◆ What is required: Scan the records beneath this line for the line holding "door: (139, 133) -> (140, 169), moved" and the line holding "pallet: (83, 165) -> (195, 62), turned 90", then transcribe exactly those two and all lines between.
Data listing: Begin
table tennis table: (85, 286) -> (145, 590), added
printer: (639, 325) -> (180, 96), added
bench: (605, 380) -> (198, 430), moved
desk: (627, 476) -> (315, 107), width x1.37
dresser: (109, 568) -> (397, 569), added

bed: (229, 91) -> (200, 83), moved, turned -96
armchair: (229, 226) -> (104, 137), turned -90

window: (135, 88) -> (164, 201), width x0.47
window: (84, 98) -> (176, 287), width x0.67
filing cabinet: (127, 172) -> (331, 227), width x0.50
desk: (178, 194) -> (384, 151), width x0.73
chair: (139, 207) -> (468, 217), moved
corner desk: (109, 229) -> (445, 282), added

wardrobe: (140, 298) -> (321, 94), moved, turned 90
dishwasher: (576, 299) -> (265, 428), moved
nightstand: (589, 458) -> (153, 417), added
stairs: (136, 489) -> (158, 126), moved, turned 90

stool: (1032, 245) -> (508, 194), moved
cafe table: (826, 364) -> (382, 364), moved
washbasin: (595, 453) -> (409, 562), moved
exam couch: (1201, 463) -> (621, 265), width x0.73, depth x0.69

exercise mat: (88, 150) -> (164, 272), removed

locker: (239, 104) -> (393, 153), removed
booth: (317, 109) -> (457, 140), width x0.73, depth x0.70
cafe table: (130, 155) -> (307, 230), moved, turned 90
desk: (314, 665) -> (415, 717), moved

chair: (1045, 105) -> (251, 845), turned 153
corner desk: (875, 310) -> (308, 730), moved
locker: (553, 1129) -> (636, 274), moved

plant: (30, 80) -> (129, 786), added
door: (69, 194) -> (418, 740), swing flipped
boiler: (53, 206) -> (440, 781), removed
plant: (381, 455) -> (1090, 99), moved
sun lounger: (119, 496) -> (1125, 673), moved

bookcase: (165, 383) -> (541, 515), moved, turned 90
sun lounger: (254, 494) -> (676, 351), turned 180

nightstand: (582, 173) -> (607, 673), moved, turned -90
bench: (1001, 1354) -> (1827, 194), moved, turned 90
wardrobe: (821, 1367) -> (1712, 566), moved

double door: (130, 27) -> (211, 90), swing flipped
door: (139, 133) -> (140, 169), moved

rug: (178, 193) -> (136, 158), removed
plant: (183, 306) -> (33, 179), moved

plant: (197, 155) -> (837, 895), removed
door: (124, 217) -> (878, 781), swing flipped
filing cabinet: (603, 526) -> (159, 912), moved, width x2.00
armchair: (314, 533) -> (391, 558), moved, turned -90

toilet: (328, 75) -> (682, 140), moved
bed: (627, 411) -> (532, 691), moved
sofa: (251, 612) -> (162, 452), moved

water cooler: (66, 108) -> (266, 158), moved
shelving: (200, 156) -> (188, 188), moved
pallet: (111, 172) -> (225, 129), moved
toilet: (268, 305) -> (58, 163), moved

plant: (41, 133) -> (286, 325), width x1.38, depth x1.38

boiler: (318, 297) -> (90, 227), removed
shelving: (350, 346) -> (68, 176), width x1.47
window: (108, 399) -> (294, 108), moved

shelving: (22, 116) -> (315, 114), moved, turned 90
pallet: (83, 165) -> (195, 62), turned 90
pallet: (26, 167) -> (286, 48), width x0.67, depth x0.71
Data listing: End
◆ Answer box:
door: (139, 133) -> (140, 169), moved

rug: (178, 193) -> (136, 158), removed
plant: (183, 306) -> (33, 179), moved

plant: (197, 155) -> (837, 895), removed
door: (124, 217) -> (878, 781), swing flipped
filing cabinet: (603, 526) -> (159, 912), moved, width x2.00
armchair: (314, 533) -> (391, 558), moved, turned -90

toilet: (328, 75) -> (682, 140), moved
bed: (627, 411) -> (532, 691), moved
sofa: (251, 612) -> (162, 452), moved

water cooler: (66, 108) -> (266, 158), moved
shelving: (200, 156) -> (188, 188), moved
pallet: (111, 172) -> (225, 129), moved
toilet: (268, 305) -> (58, 163), moved

plant: (41, 133) -> (286, 325), width x1.38, depth x1.38

boiler: (318, 297) -> (90, 227), removed
shelving: (350, 346) -> (68, 176), width x1.47
window: (108, 399) -> (294, 108), moved

shelving: (22, 116) -> (315, 114), moved, turned 90
pallet: (83, 165) -> (195, 62), turned 90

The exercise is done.